**Provided records**
────

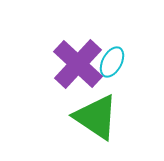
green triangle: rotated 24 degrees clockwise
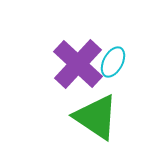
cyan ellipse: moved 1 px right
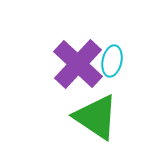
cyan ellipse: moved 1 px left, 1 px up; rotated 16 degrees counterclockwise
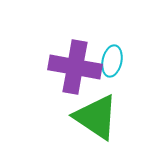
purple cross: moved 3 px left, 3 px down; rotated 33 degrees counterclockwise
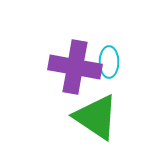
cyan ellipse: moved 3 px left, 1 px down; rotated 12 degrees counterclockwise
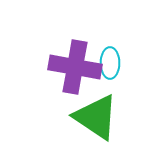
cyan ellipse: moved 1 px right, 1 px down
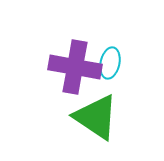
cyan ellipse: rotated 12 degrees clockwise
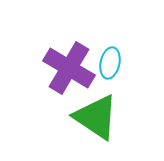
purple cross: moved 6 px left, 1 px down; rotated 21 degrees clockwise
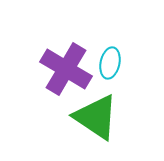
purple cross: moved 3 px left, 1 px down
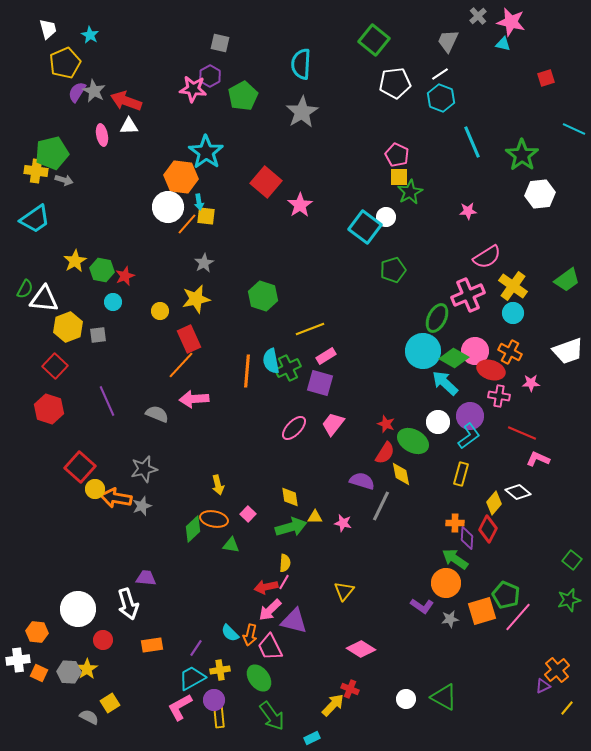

────

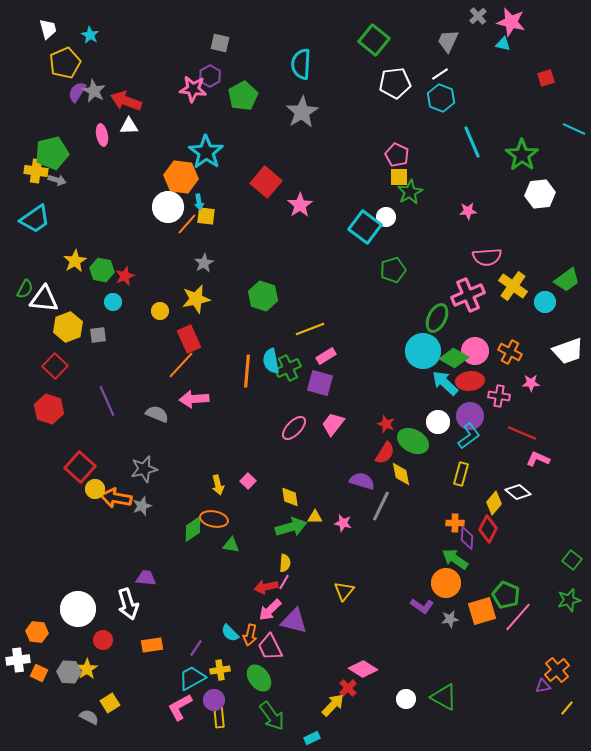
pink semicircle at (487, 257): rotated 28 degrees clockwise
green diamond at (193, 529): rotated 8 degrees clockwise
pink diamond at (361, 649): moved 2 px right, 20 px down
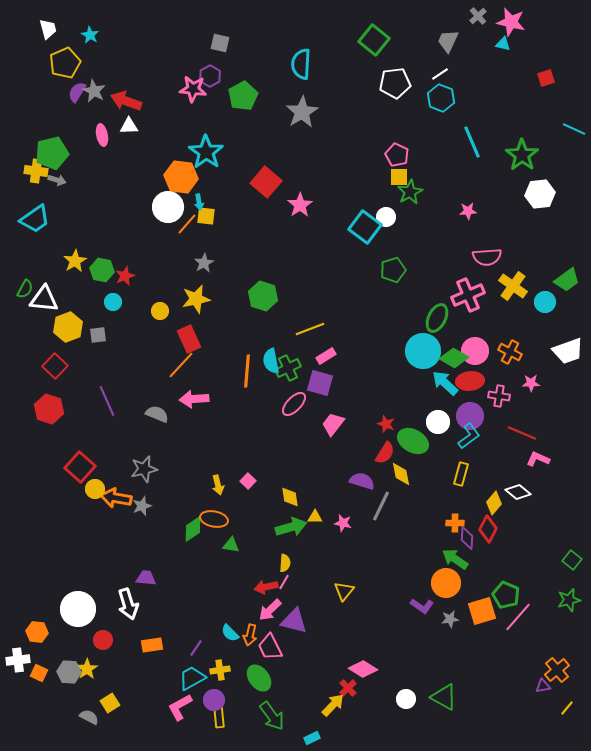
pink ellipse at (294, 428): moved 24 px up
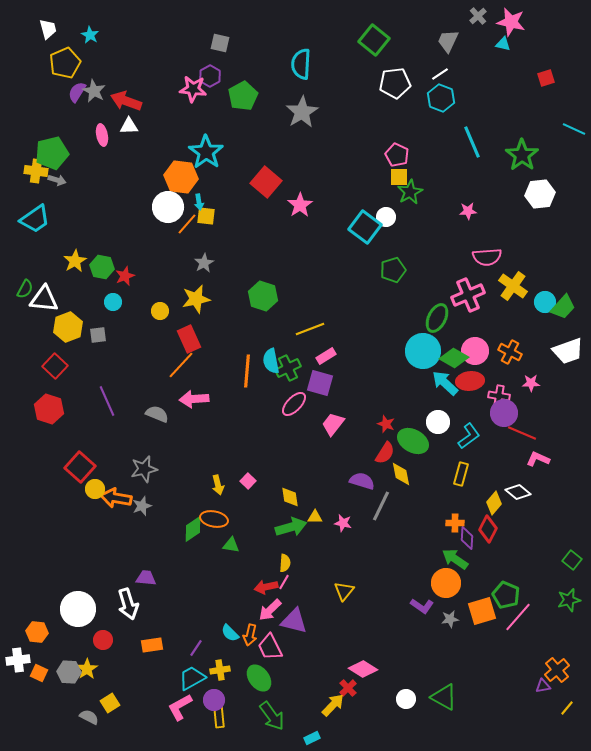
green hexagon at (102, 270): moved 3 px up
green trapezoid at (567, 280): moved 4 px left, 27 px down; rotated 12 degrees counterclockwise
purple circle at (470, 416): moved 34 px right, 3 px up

────

**Required work**
Copy the lines above exactly, from the line with "pink ellipse at (294, 428): moved 24 px up" to the line with "purple circle at", both included, and leave the pictures out of your answer.

**Solved problem**
pink ellipse at (294, 428): moved 24 px up
green hexagon at (102, 270): moved 3 px up
green trapezoid at (567, 280): moved 4 px left, 27 px down; rotated 12 degrees counterclockwise
purple circle at (470, 416): moved 34 px right, 3 px up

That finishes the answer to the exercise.